[The input — start]
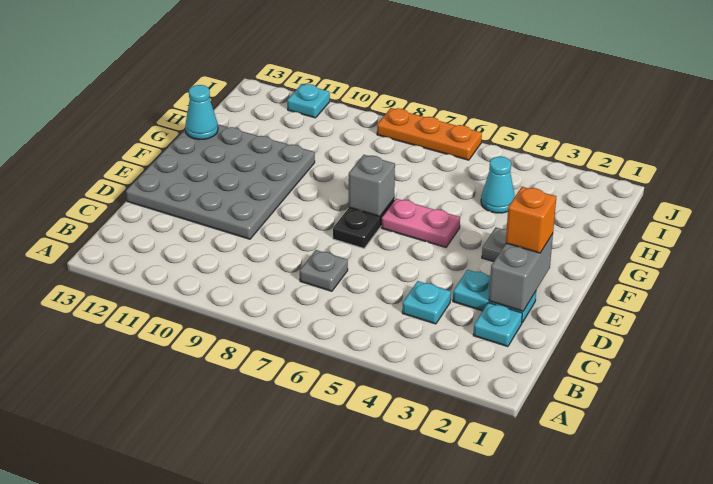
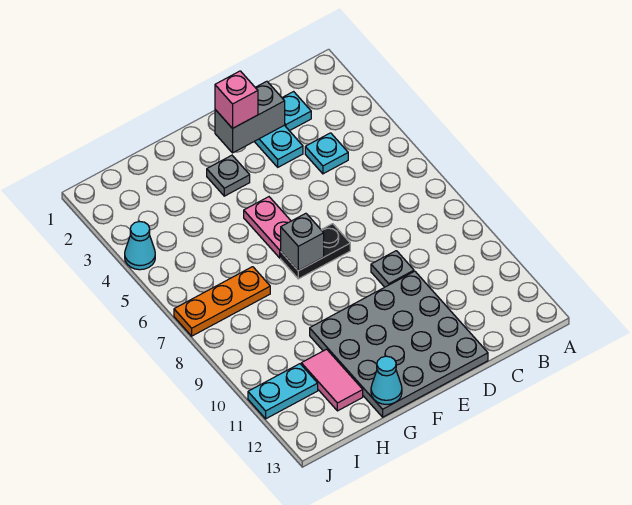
grey plate C7 level 1 -> grey plate D9 level 1
orange brick E2 level 3 -> pink brick E2 level 3
cyan cone H4 level 1 -> cyan cone J4 level 1
none -> pink tile H11:H12 level 1
orange plate J6:J8 level 1 -> orange plate H7:J7 level 1
cyan plate J11 level 1 -> cyan plate I11:J11 level 1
[The input — finish]
#### [What is required]
Restate exactly the lines running from the line with "none -> pink tile H11:H12 level 1" to the end of the entries above, both ends included.

#### [Your response]
none -> pink tile H11:H12 level 1
orange plate J6:J8 level 1 -> orange plate H7:J7 level 1
cyan plate J11 level 1 -> cyan plate I11:J11 level 1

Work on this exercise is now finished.